Stored data entries
################
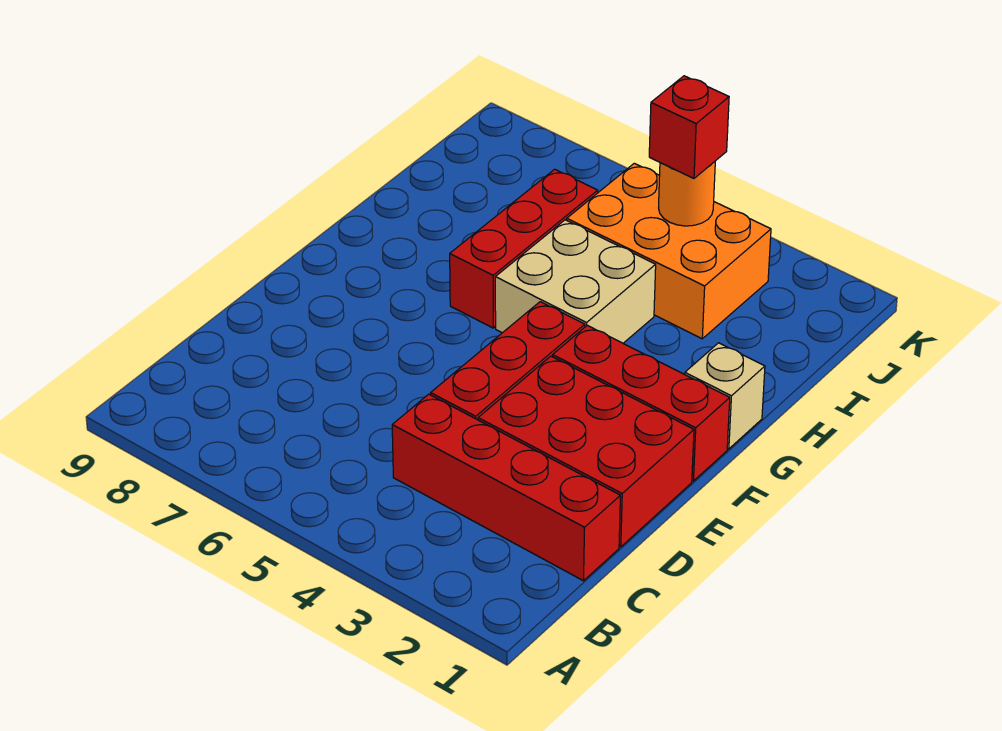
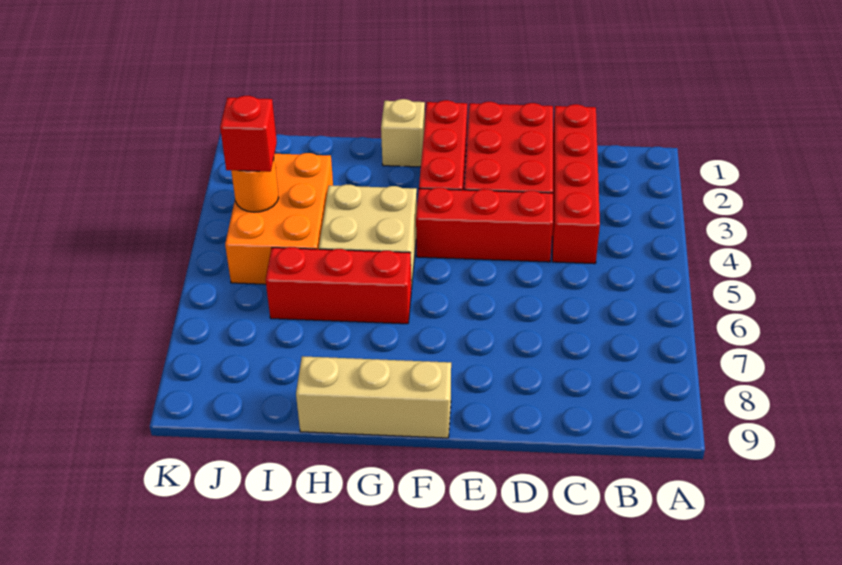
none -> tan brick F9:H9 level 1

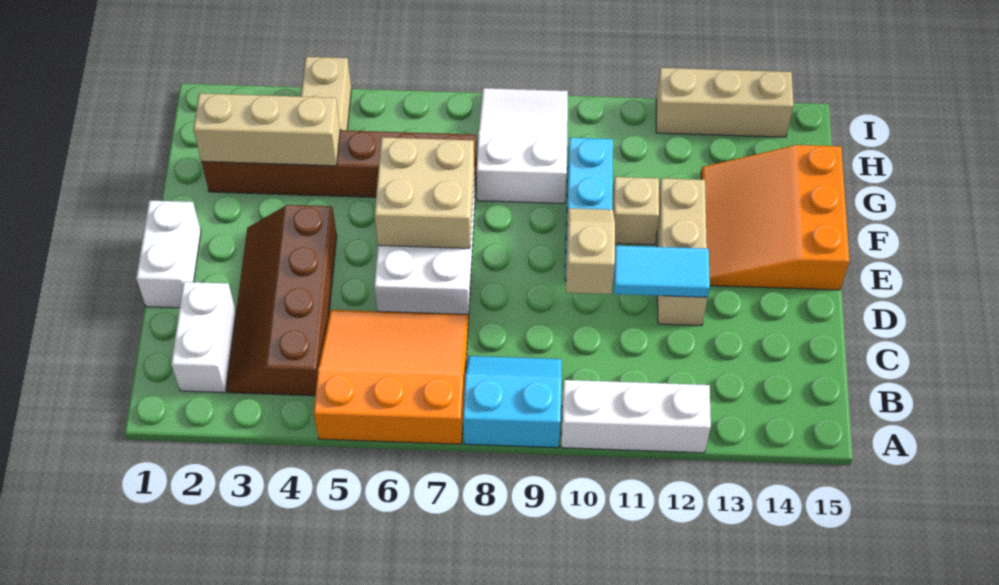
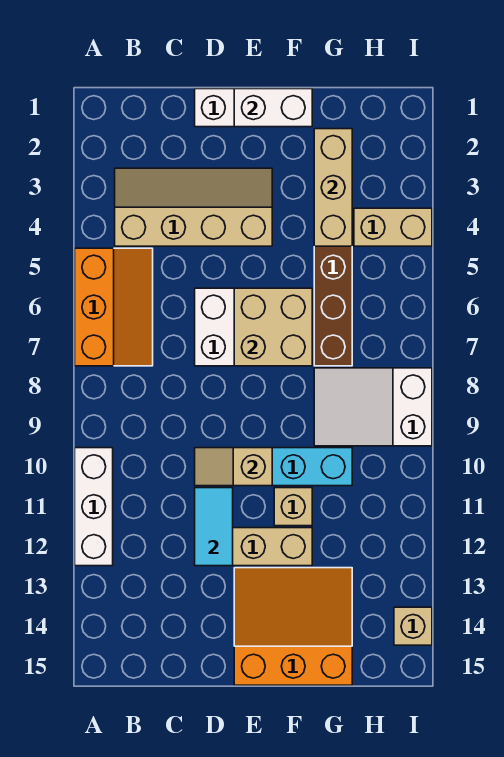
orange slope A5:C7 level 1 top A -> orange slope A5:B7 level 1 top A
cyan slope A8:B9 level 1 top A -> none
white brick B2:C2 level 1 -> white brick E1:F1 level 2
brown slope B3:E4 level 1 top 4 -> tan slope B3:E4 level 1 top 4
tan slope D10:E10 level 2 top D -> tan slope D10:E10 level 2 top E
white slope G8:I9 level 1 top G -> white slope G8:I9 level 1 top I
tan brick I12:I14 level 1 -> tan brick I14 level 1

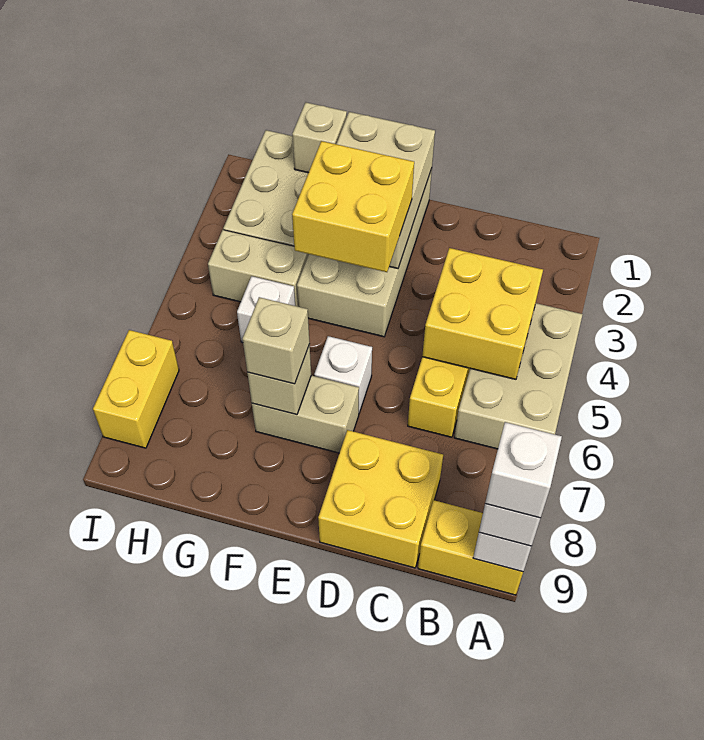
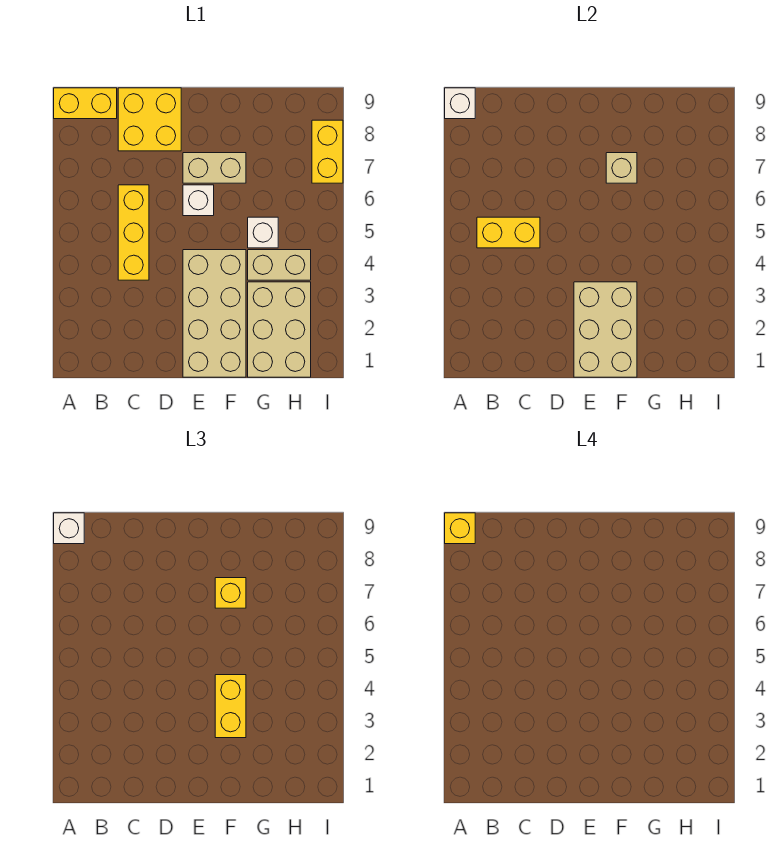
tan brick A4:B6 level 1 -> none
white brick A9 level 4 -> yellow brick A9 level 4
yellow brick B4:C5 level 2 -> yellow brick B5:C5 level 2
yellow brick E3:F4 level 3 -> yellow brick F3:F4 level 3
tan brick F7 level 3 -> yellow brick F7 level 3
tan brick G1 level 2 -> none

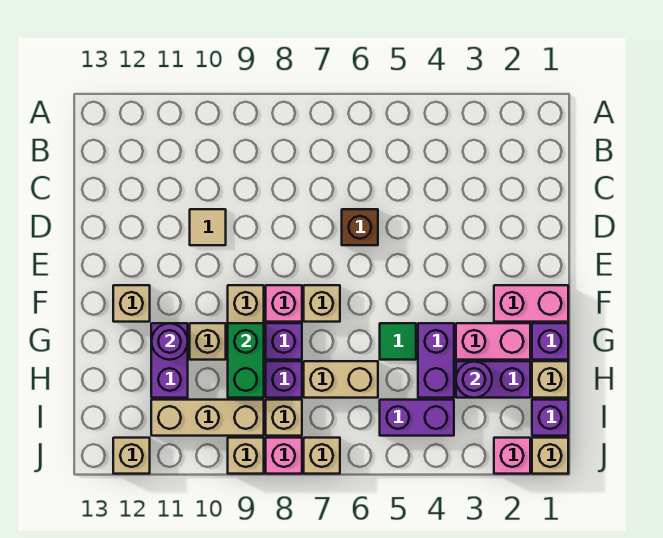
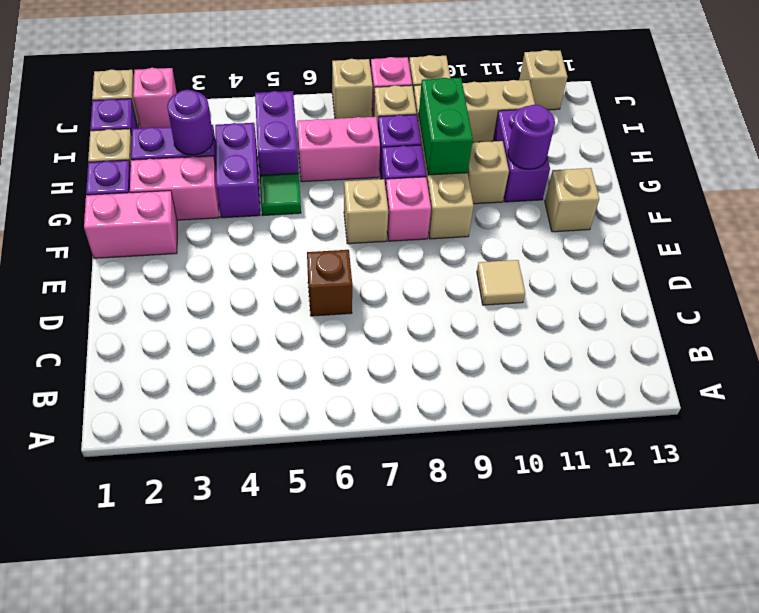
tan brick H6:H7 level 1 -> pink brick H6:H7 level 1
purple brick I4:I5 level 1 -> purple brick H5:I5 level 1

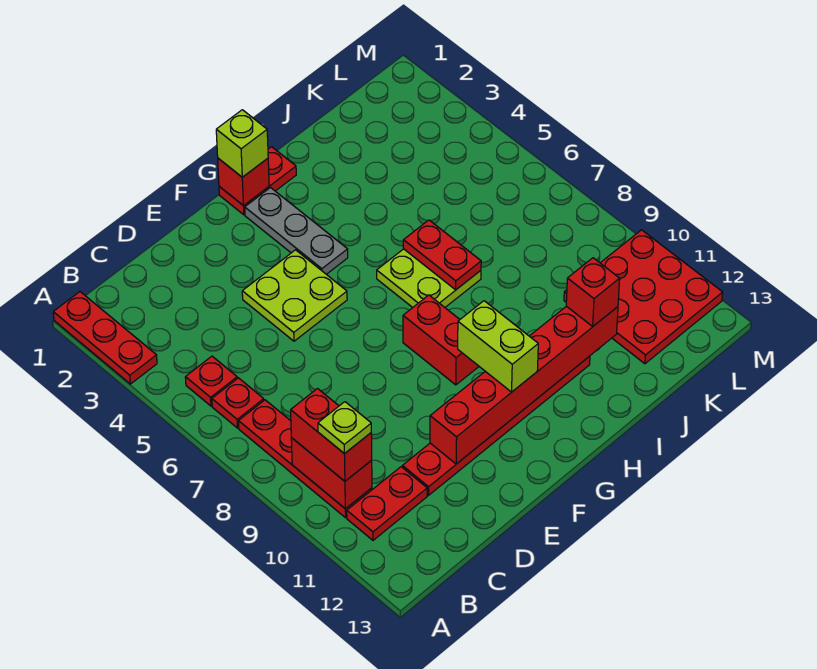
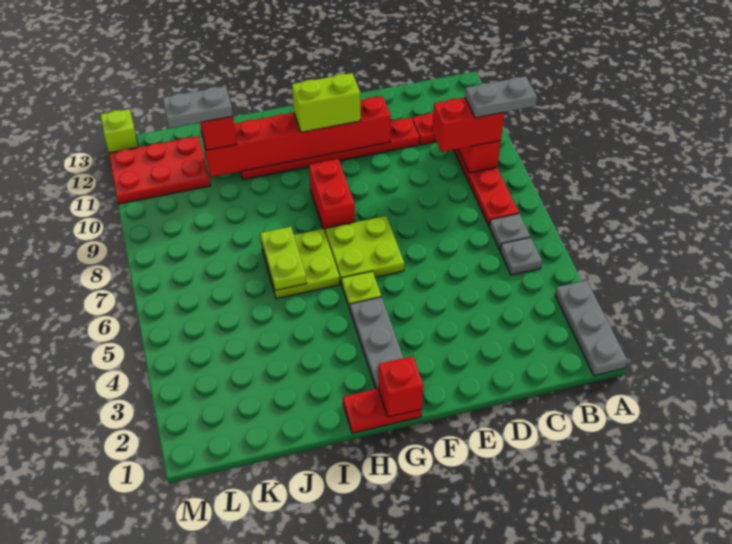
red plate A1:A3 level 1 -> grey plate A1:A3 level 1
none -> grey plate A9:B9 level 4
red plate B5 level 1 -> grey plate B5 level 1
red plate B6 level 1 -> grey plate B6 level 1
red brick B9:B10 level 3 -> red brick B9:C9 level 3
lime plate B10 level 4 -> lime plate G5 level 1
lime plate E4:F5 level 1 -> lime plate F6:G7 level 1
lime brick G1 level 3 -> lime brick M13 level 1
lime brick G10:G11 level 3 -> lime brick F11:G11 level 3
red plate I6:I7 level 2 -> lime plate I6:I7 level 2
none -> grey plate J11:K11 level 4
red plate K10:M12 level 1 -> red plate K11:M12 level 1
################
Assignment: All lines in the records above with "yellow" need to be found and copied.

Worked solution:
white brick A9 level 4 -> yellow brick A9 level 4
yellow brick B4:C5 level 2 -> yellow brick B5:C5 level 2
yellow brick E3:F4 level 3 -> yellow brick F3:F4 level 3
tan brick F7 level 3 -> yellow brick F7 level 3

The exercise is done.